■ **Directions**:
The line containing "D3: diode BAV21" and every line after it, through the last line of the records, are to be transcribed exactly, and nothing else.

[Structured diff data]

+ + + + +

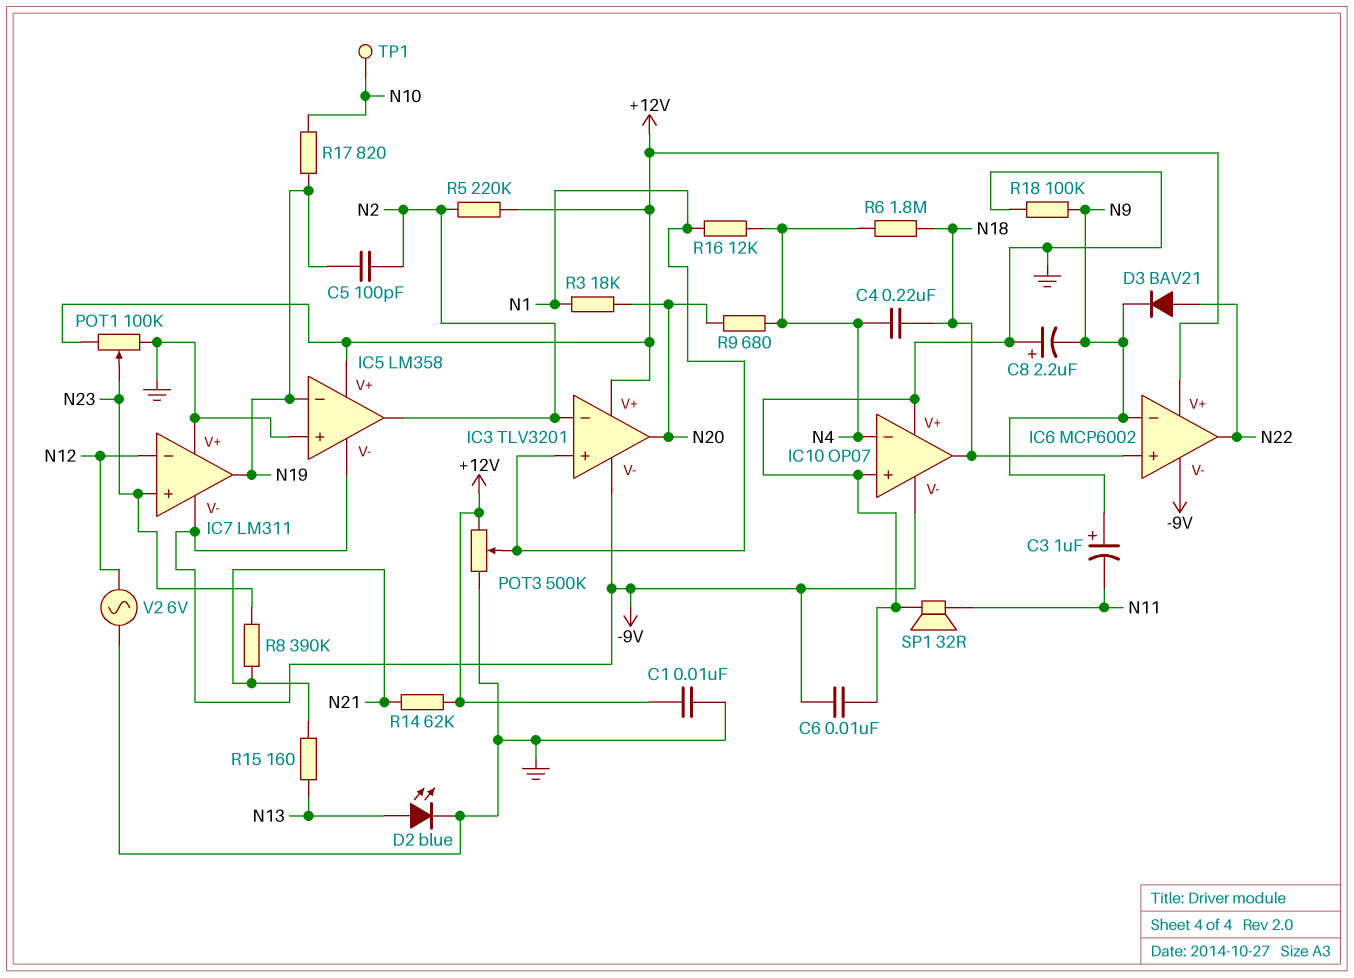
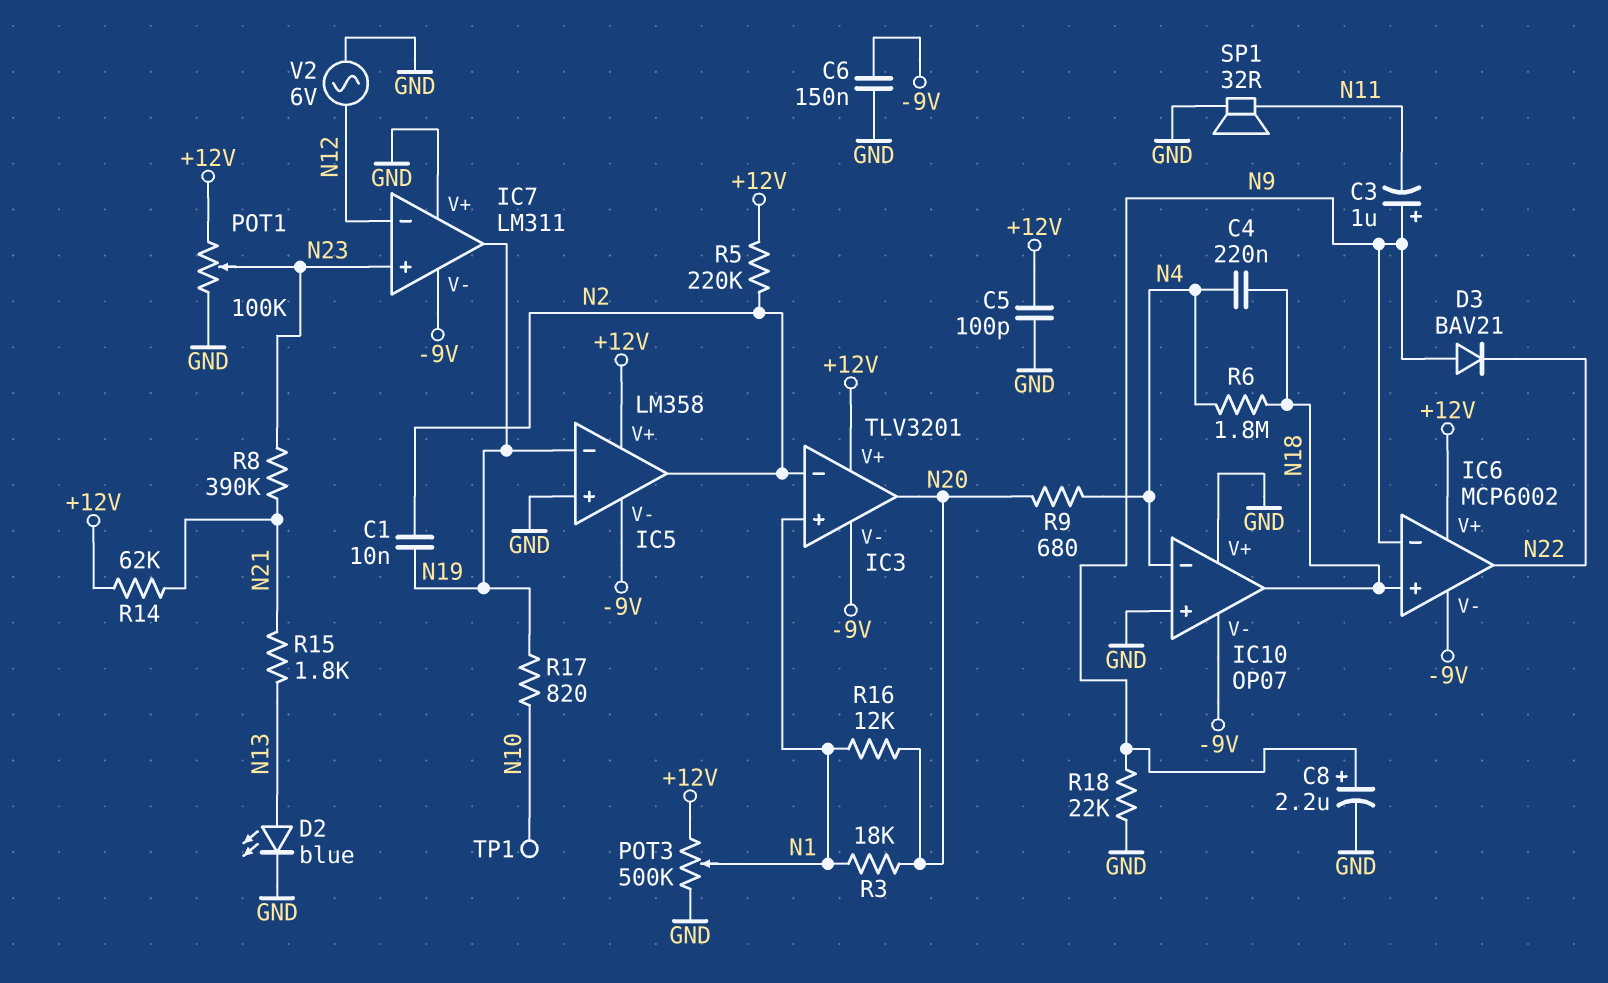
C1: 10nF (+12V, GND) -> 10nF (N2, N19)
C5: 100pF (N2, N19) -> 100pF (+12V, GND)
C6: 10nF (-9V, GND) -> 150nF (-9V, GND)
C8: 2.2uF (plus GND, minus N9) -> 2.2uF (plus N9, minus GND)
D3: diode BAV21 (A N22, K N9) -> diode BAV21 (A N9, K N22)
R15: 160 (N13, N21) -> 1.8k (N13, N21)
R16: 12k (N1, N4) -> 12k (N1, N20)
R18: 100k (GND, N9) -> 22k (GND, N9)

+ + + + +

■ **Answer space**:
D3: diode BAV21 (A N22, K N9) -> diode BAV21 (A N9, K N22)
R15: 160 (N13, N21) -> 1.8k (N13, N21)
R16: 12k (N1, N4) -> 12k (N1, N20)
R18: 100k (GND, N9) -> 22k (GND, N9)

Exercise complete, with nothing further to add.